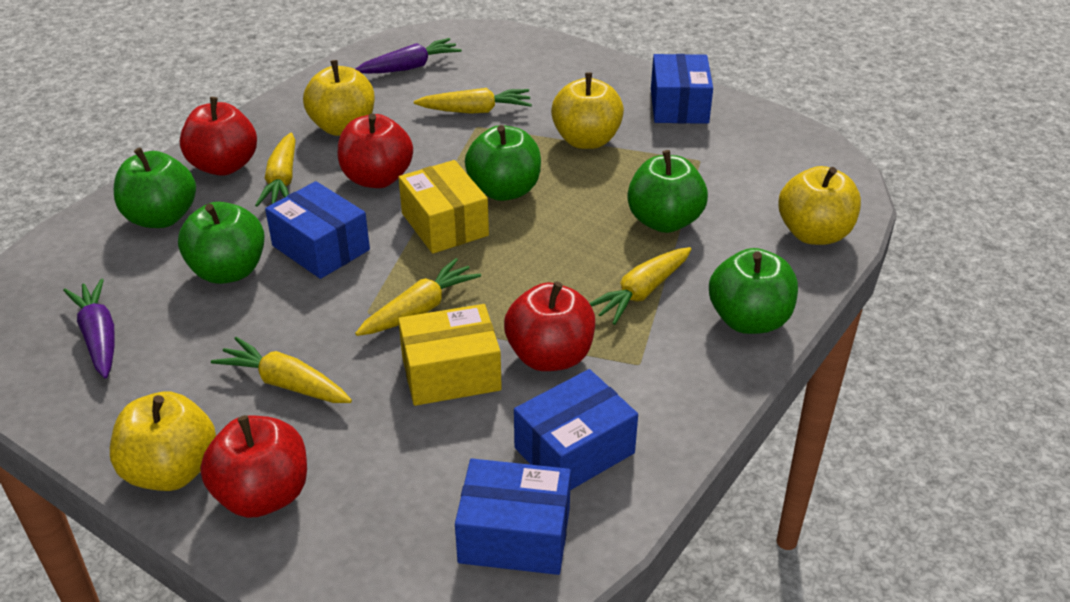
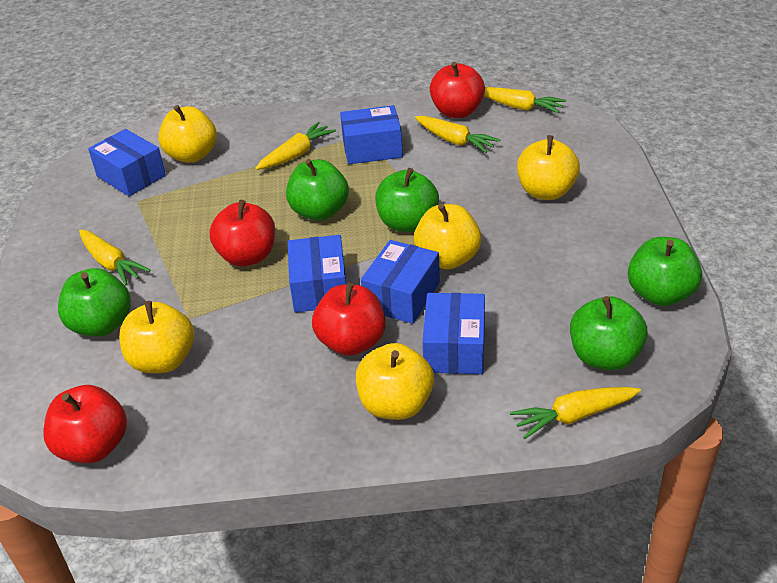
blue box: 4 -> 5
purple carrot: 2 -> 0
yellow apple: 4 -> 5
yellow box: 2 -> 0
= = =
» Problem details: Transcribe the listing above verbatim. Omit the pictures.

» Solution to the problem:
blue box: 4 -> 5
purple carrot: 2 -> 0
yellow apple: 4 -> 5
yellow box: 2 -> 0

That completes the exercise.